WORK TASK:
Retype the data below exactly; skip every image.
▼
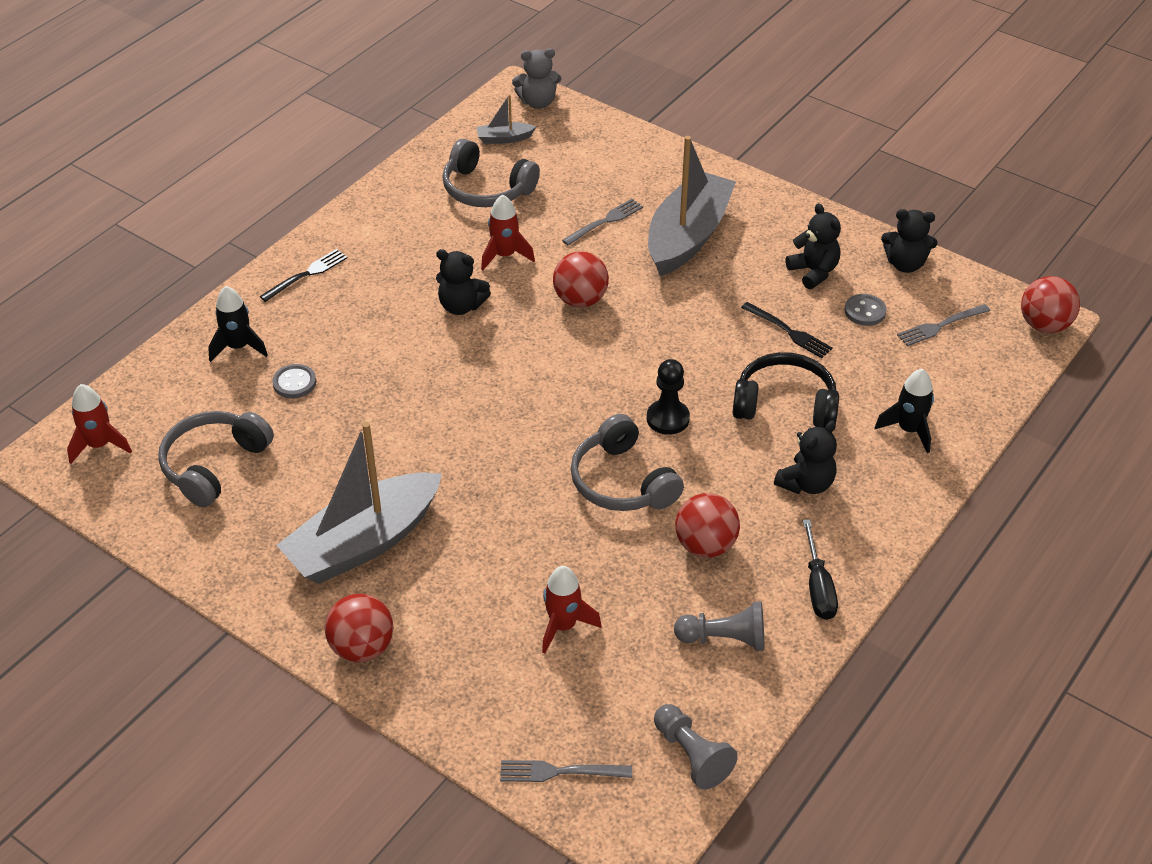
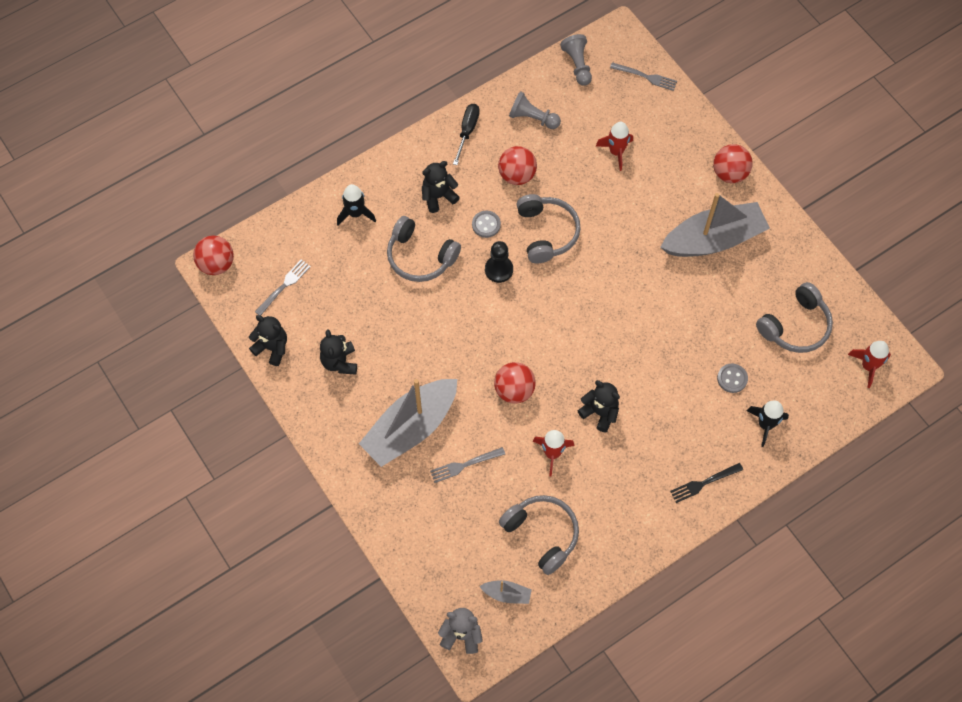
camera: 160 degrees left, 20 degrees up
black headphones [733,352,839,428] -> grey headphones [387,216,461,282]
black fork [741,302,833,358] -> none
grey button [844,294,887,326] -> grey button moved to [472,210,501,238]
grey fork [897,304,990,346] -> grey fork turned 45 degrees counterclockwise [255,259,311,316]

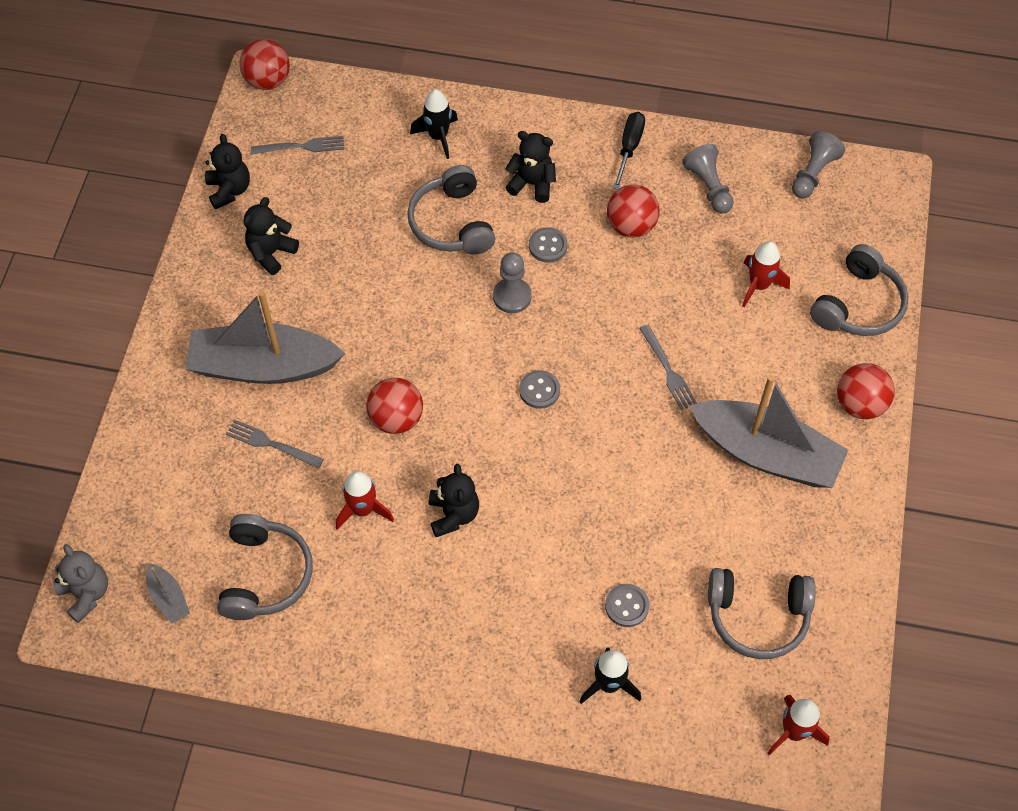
camera: 45 degrees right, 5 degrees down
black screwdriver [453,104,480,165] -> black screwdriver turned 45 degrees counterclockwise [613,112,645,190]
black pawn [485,241,513,283] -> grey pawn [493,252,532,313]
grey headphones [516,194,581,263] -> grey headphones moved to [810,244,909,336]
grey fork [610,62,677,91] -> grey fork moved to [639,325,697,410]
black fork [670,463,743,503] -> none
none -> grey button [519,370,560,409]

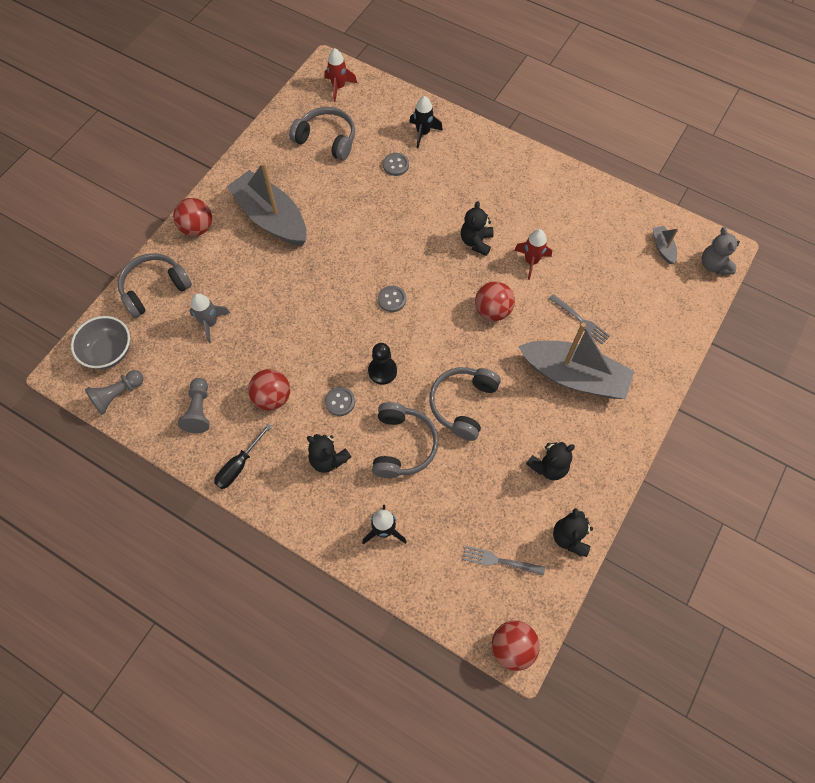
camera: 160 degrees left, 5 degrees up
grey headphones [217,514,313,620] -> grey headphones moved to [429,367,501,441]
grey pawn [493,252,532,313] -> black pawn [368,343,397,384]
grey fork [639,325,697,410] -> none
red rocket [742,241,790,307] -> grey rocket [189,293,230,343]
none -> grey bowl [71,316,130,369]

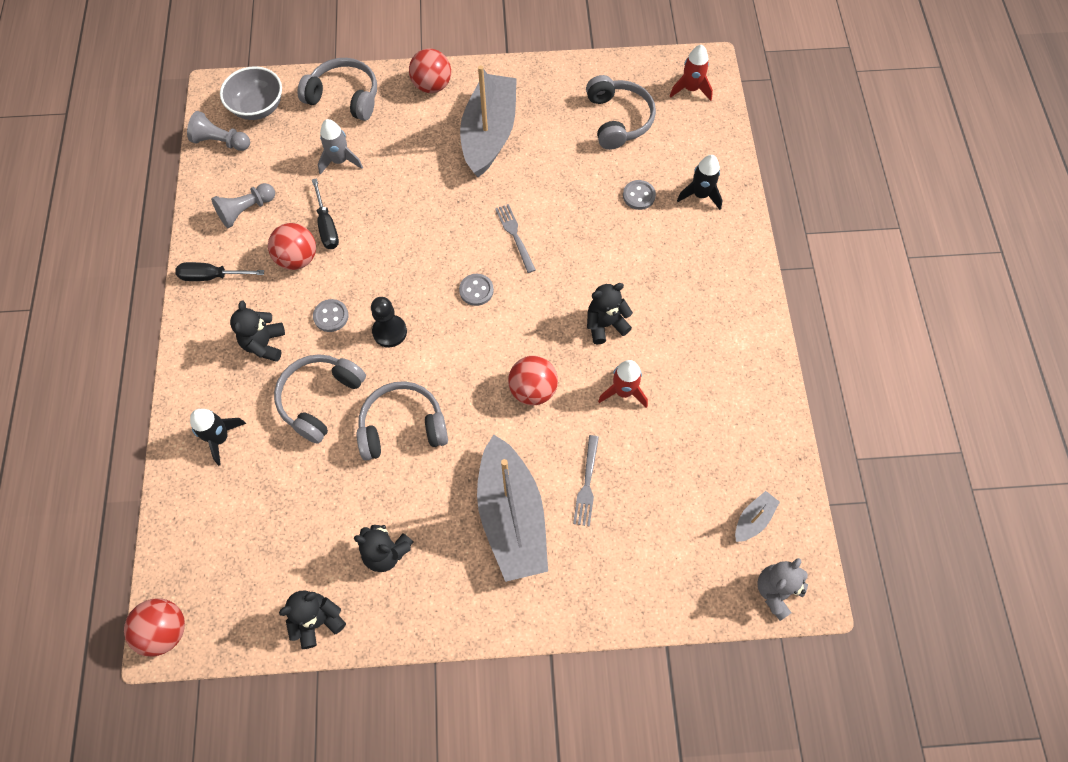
camera: 55 degrees right, 0 degrees up
grey headphones [372,402,439,478] -> grey headphones turned 150 degrees clockwise [274,354,366,444]
grey fork [463,546,545,576] -> grey fork moved to [495,204,536,273]
none -> black screwdriver [312,178,339,249]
▲
RESPONSE FOR THIS EXERCISE:
camera: 160 degrees left, 20 degrees up
black headphones [733,352,839,428] -> grey headphones [387,216,461,282]
black fork [741,302,833,358] -> none
grey button [844,294,887,326] -> grey button moved to [472,210,501,238]
grey fork [897,304,990,346] -> grey fork turned 45 degrees counterclockwise [255,259,311,316]

camera: 45 degrees right, 5 degrees down
black screwdriver [453,104,480,165] -> black screwdriver turned 45 degrees counterclockwise [613,112,645,190]
black pawn [485,241,513,283] -> grey pawn [493,252,532,313]
grey headphones [516,194,581,263] -> grey headphones moved to [810,244,909,336]
grey fork [610,62,677,91] -> grey fork moved to [639,325,697,410]
black fork [670,463,743,503] -> none
none -> grey button [519,370,560,409]

camera: 160 degrees left, 5 degrees up
grey headphones [217,514,313,620] -> grey headphones moved to [429,367,501,441]
grey pawn [493,252,532,313] -> black pawn [368,343,397,384]
grey fork [639,325,697,410] -> none
red rocket [742,241,790,307] -> grey rocket [189,293,230,343]
none -> grey bowl [71,316,130,369]

camera: 55 degrees right, 0 degrees up
grey headphones [372,402,439,478] -> grey headphones turned 150 degrees clockwise [274,354,366,444]
grey fork [463,546,545,576] -> grey fork moved to [495,204,536,273]
none -> black screwdriver [312,178,339,249]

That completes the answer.